Dataset section
*** Begin section ***
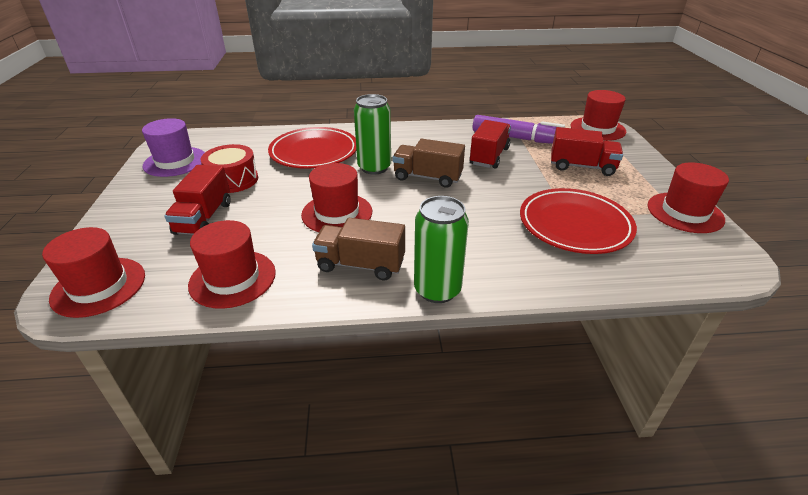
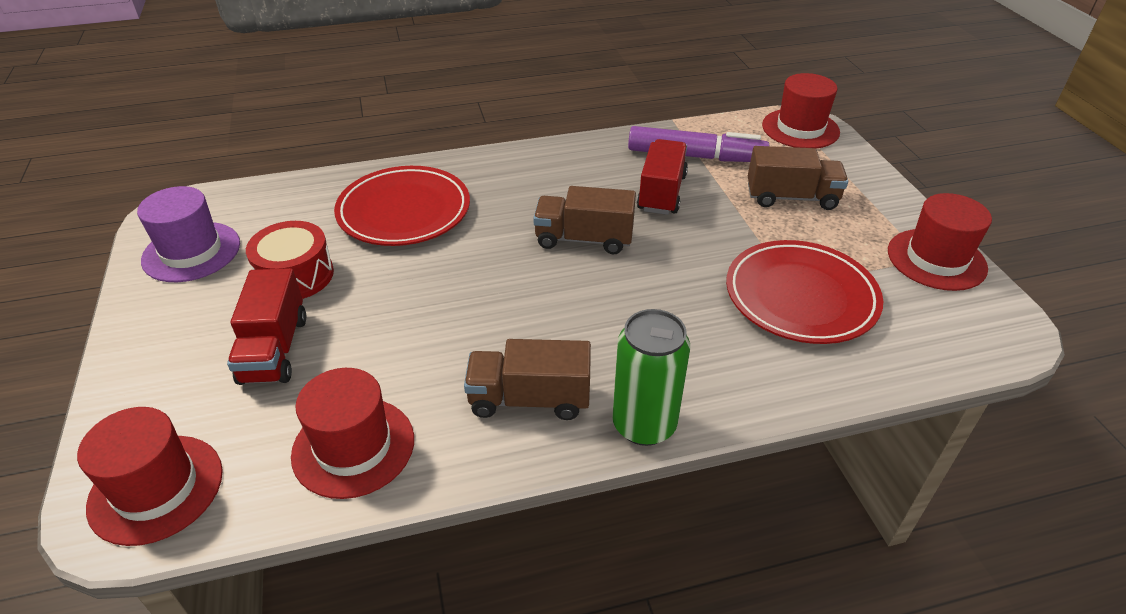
camera: 10 degrees left, 5 degrees up
(337, 213) = (471, 317): red hat -> none
(374, 167) = (502, 230): green can -> none
(582, 166) = (791, 197): red truck -> brown truck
*** End section ***
What is needed
Everything from the line with "(337, 213) = (471, 317): red hat -> none" down to the last line of the data above should be returned exactly, with both ends kept and nothing added.

Answer section
(337, 213) = (471, 317): red hat -> none
(374, 167) = (502, 230): green can -> none
(582, 166) = (791, 197): red truck -> brown truck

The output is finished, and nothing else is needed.